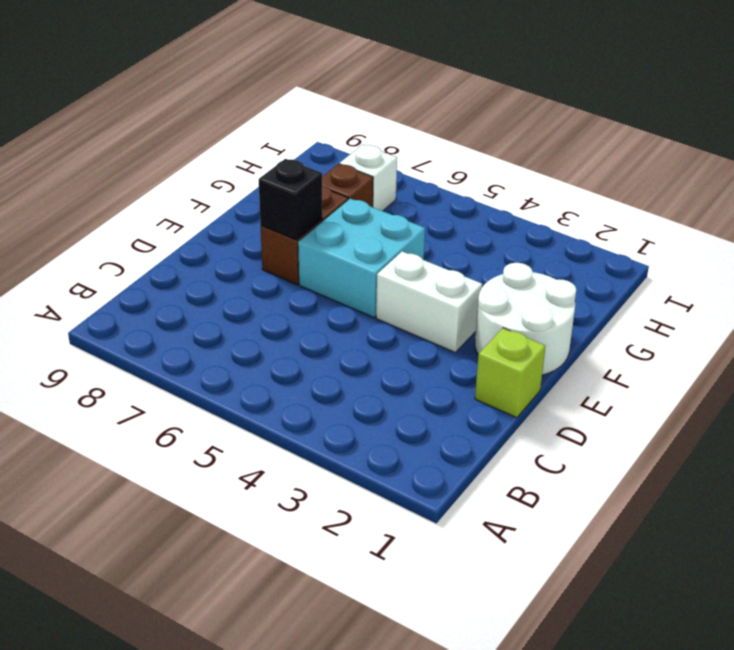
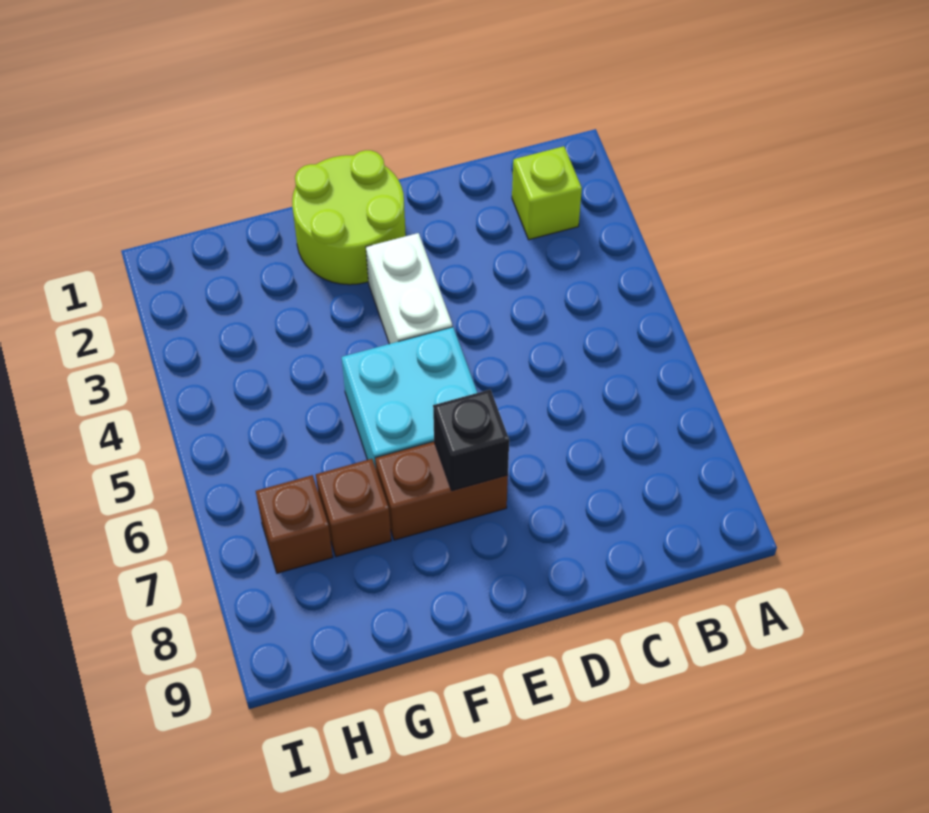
lime brick D1 level 1 -> lime brick B2 level 1
white round brick E1:F2 level 1 -> lime round brick E1:F2 level 1
white brick H7 level 1 -> brown brick H7 level 1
---*---
**Your objective:**
Restate the material above word for word, omitting the pictures.

**Result below:**
lime brick D1 level 1 -> lime brick B2 level 1
white round brick E1:F2 level 1 -> lime round brick E1:F2 level 1
white brick H7 level 1 -> brown brick H7 level 1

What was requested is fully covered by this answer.